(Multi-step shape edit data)
▬▬▬
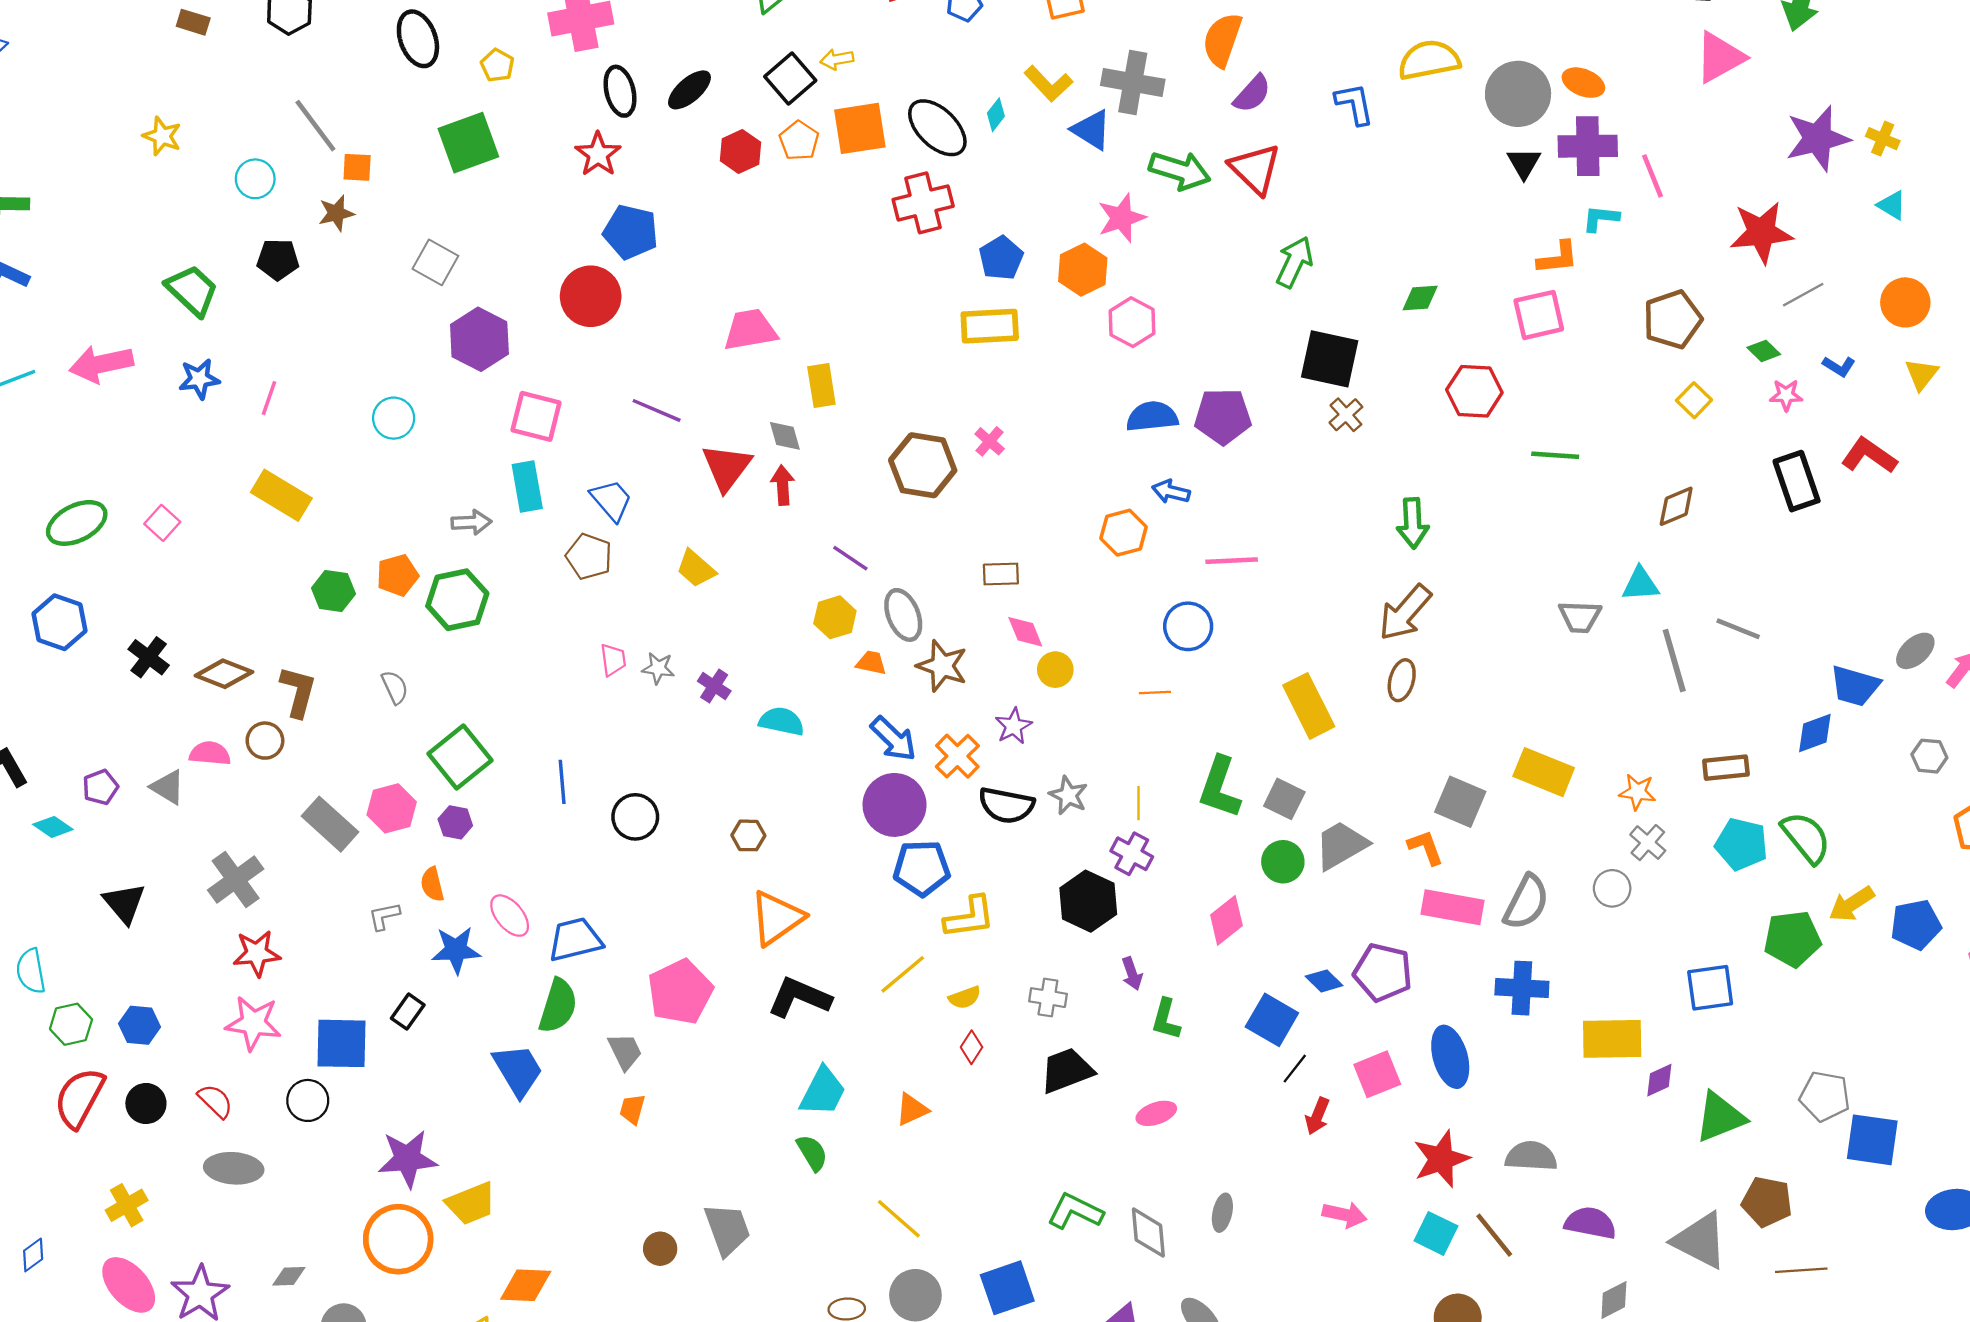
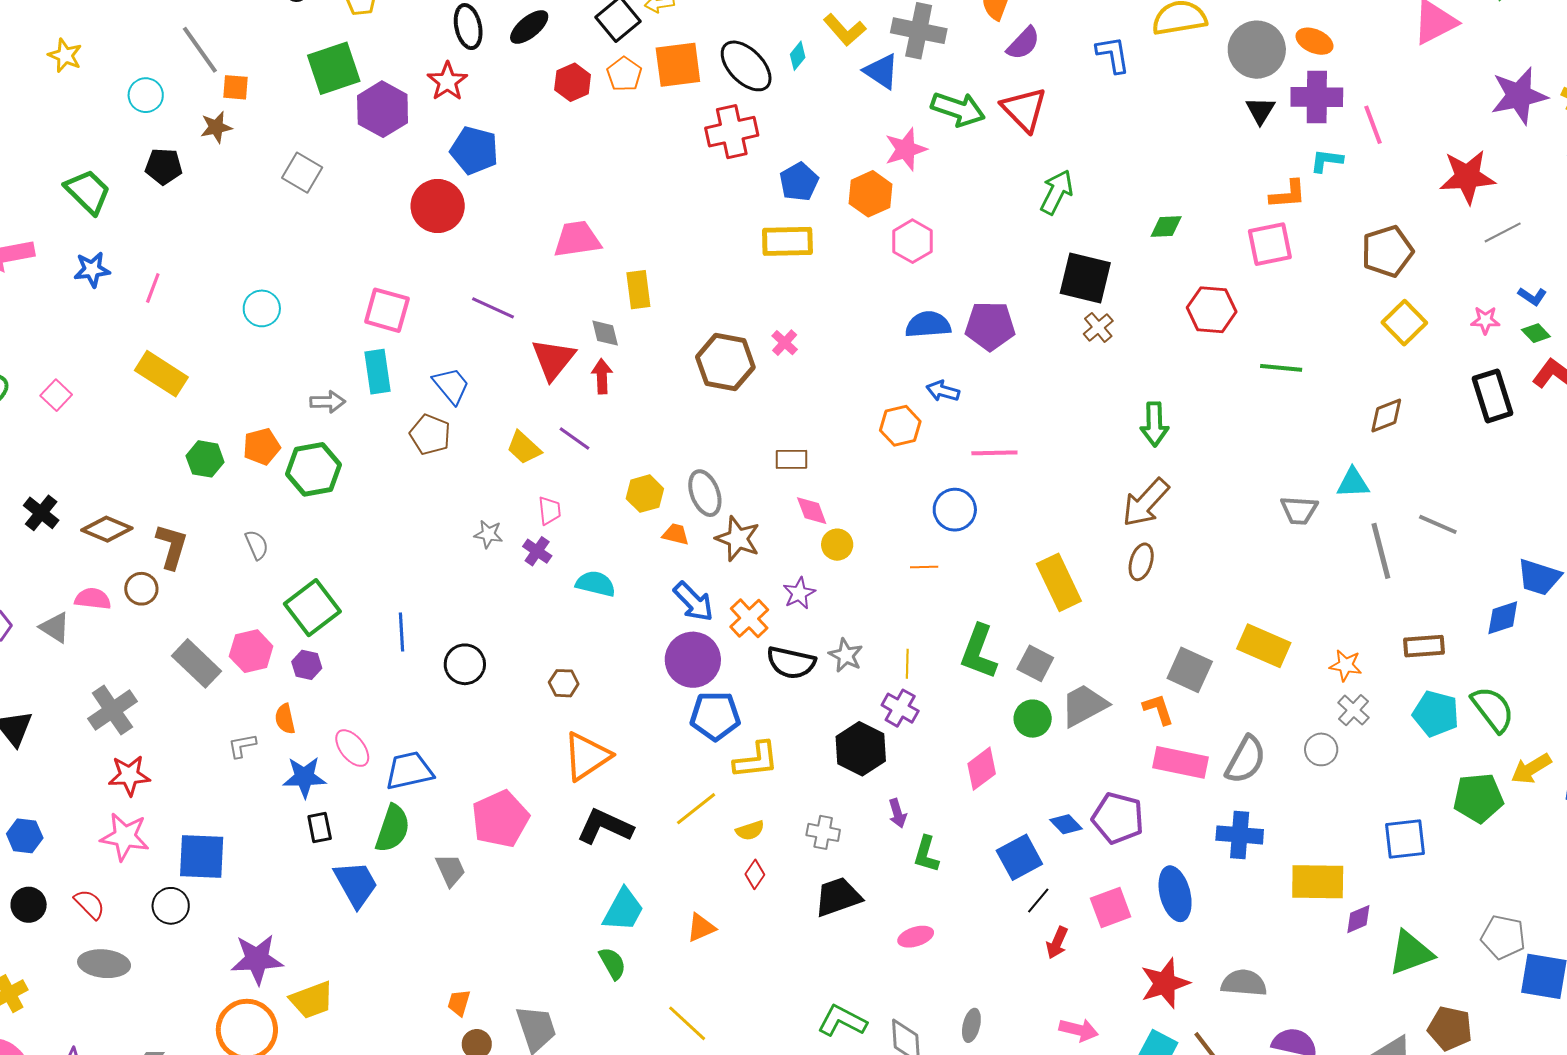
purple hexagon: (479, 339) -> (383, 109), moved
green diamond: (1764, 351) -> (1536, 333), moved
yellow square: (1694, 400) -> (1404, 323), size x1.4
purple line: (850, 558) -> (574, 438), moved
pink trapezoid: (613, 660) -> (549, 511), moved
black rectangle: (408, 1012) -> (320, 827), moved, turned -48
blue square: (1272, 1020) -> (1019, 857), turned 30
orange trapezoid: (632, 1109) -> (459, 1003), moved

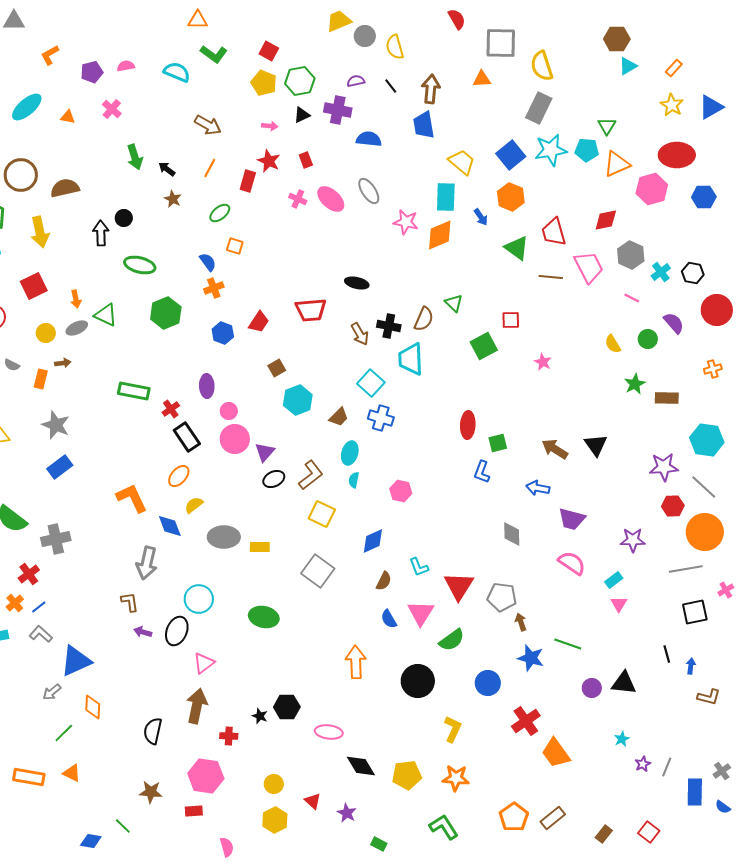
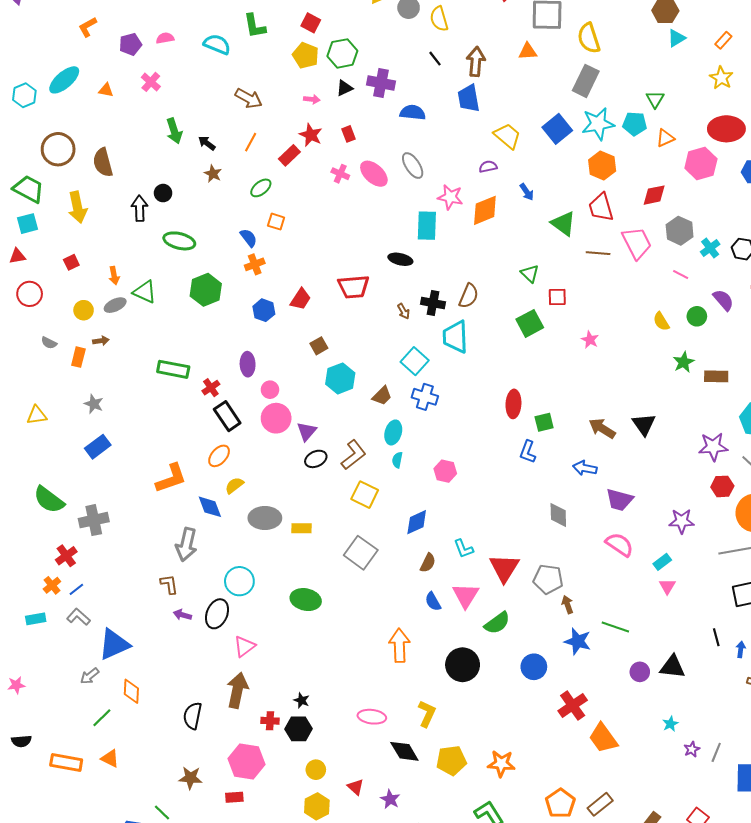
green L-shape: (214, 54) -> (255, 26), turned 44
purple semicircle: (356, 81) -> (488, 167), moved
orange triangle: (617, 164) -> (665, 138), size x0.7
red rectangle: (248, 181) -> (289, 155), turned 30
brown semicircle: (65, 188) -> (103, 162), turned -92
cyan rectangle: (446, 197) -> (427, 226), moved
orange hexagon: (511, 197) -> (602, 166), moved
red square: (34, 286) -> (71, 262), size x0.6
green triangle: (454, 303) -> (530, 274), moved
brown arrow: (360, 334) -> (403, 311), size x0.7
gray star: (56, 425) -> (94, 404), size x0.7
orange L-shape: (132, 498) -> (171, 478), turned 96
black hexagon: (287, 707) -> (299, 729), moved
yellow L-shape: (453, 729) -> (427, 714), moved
▬▬▬
Exercise:
Output the entries above exactly. Do not include the pictures.

Solution to the exercise:
purple hexagon: (479, 339) -> (383, 109), moved
green diamond: (1764, 351) -> (1536, 333), moved
yellow square: (1694, 400) -> (1404, 323), size x1.4
purple line: (850, 558) -> (574, 438), moved
pink trapezoid: (613, 660) -> (549, 511), moved
black rectangle: (408, 1012) -> (320, 827), moved, turned -48
blue square: (1272, 1020) -> (1019, 857), turned 30
orange trapezoid: (632, 1109) -> (459, 1003), moved

green L-shape: (214, 54) -> (255, 26), turned 44
purple semicircle: (356, 81) -> (488, 167), moved
orange triangle: (617, 164) -> (665, 138), size x0.7
red rectangle: (248, 181) -> (289, 155), turned 30
brown semicircle: (65, 188) -> (103, 162), turned -92
cyan rectangle: (446, 197) -> (427, 226), moved
orange hexagon: (511, 197) -> (602, 166), moved
red square: (34, 286) -> (71, 262), size x0.6
green triangle: (454, 303) -> (530, 274), moved
brown arrow: (360, 334) -> (403, 311), size x0.7
gray star: (56, 425) -> (94, 404), size x0.7
orange L-shape: (132, 498) -> (171, 478), turned 96
black hexagon: (287, 707) -> (299, 729), moved
yellow L-shape: (453, 729) -> (427, 714), moved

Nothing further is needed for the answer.